Supplied records:
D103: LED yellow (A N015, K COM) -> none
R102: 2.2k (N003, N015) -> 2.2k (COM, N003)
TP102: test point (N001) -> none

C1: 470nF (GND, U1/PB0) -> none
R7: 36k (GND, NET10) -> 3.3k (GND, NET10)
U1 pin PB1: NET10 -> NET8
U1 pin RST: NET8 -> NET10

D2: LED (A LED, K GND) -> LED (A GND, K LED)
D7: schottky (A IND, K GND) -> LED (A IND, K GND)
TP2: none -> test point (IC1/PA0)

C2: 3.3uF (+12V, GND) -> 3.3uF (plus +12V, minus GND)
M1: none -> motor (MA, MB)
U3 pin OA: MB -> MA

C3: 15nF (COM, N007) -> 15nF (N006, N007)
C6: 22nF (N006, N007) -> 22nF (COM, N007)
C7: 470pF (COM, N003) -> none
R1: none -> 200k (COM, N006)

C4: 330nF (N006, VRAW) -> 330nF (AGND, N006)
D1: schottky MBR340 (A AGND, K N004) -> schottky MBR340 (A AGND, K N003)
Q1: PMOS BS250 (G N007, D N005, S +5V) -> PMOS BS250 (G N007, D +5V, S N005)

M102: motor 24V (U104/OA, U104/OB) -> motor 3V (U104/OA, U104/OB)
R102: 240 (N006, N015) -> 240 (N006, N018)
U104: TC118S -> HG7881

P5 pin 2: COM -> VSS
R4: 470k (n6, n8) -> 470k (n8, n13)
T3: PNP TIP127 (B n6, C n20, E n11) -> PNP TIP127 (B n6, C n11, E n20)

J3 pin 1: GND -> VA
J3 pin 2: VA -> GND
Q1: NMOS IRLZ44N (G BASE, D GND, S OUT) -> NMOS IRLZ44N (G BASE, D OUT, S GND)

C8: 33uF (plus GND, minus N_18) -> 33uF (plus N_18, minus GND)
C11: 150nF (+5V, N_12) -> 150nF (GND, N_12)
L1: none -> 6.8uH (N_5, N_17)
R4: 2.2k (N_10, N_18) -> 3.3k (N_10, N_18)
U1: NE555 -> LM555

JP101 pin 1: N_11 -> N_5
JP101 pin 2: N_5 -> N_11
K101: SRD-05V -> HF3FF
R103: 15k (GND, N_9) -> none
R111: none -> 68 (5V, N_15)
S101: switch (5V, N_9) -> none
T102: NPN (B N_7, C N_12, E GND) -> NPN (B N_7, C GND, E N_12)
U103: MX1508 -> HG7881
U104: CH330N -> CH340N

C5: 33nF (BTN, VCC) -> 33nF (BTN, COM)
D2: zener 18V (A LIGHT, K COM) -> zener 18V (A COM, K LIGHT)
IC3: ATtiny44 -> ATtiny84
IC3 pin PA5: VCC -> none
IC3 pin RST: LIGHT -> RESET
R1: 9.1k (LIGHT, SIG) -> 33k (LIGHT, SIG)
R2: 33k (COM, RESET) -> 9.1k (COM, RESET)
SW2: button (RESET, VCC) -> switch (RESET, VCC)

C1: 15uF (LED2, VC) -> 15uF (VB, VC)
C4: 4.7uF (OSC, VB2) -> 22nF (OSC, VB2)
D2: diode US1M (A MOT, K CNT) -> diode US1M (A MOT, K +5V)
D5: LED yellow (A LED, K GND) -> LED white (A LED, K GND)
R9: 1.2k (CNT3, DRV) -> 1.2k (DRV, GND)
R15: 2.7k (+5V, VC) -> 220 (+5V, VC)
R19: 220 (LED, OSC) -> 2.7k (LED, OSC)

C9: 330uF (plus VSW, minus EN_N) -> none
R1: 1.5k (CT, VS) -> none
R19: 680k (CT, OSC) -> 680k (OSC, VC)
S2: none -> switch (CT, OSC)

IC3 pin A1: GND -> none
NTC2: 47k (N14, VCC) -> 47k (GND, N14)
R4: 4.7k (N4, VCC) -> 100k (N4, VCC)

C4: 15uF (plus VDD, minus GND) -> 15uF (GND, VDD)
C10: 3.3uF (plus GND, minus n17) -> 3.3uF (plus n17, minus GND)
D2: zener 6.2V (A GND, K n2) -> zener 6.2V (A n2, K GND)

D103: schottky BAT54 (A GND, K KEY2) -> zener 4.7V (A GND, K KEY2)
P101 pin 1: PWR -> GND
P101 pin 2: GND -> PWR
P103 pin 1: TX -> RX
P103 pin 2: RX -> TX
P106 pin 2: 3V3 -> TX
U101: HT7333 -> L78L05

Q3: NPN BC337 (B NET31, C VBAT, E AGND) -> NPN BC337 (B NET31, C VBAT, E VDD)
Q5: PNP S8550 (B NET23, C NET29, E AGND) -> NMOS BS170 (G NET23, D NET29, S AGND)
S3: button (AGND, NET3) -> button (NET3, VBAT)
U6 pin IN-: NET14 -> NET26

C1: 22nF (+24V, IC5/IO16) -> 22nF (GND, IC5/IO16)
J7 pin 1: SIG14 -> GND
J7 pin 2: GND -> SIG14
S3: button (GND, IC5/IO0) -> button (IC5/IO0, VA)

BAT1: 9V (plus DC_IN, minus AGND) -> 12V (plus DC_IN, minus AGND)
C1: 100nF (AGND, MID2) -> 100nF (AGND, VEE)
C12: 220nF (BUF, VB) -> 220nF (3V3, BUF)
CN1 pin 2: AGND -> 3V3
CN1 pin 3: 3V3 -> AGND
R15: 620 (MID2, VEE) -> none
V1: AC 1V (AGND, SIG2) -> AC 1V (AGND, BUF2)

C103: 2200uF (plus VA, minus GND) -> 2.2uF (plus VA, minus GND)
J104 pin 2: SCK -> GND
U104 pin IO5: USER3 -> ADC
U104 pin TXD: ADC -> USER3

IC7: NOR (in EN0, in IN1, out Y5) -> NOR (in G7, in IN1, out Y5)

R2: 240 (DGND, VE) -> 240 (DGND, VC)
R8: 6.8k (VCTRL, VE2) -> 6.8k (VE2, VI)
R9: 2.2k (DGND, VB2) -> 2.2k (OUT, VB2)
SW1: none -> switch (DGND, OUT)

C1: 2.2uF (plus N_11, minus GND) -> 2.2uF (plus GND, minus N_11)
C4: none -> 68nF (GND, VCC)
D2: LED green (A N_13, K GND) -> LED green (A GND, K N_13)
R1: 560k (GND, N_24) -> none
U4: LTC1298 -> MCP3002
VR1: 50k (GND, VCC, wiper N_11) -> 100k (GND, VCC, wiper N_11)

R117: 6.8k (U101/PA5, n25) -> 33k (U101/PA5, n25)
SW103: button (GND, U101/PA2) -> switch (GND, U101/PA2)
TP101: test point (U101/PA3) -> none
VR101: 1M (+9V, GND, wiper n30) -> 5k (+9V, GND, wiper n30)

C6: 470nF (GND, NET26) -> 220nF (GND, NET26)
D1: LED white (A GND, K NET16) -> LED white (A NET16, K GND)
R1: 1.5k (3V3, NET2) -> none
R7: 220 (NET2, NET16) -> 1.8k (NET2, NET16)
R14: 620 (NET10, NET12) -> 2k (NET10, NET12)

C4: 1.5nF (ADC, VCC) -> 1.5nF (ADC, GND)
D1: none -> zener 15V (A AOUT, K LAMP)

Goal of the exercise:
Copy all the lines above that hold the string "VBAT".

Answer to the problem:
Q3: NPN BC337 (B NET31, C VBAT, E AGND) -> NPN BC337 (B NET31, C VBAT, E VDD)
S3: button (AGND, NET3) -> button (NET3, VBAT)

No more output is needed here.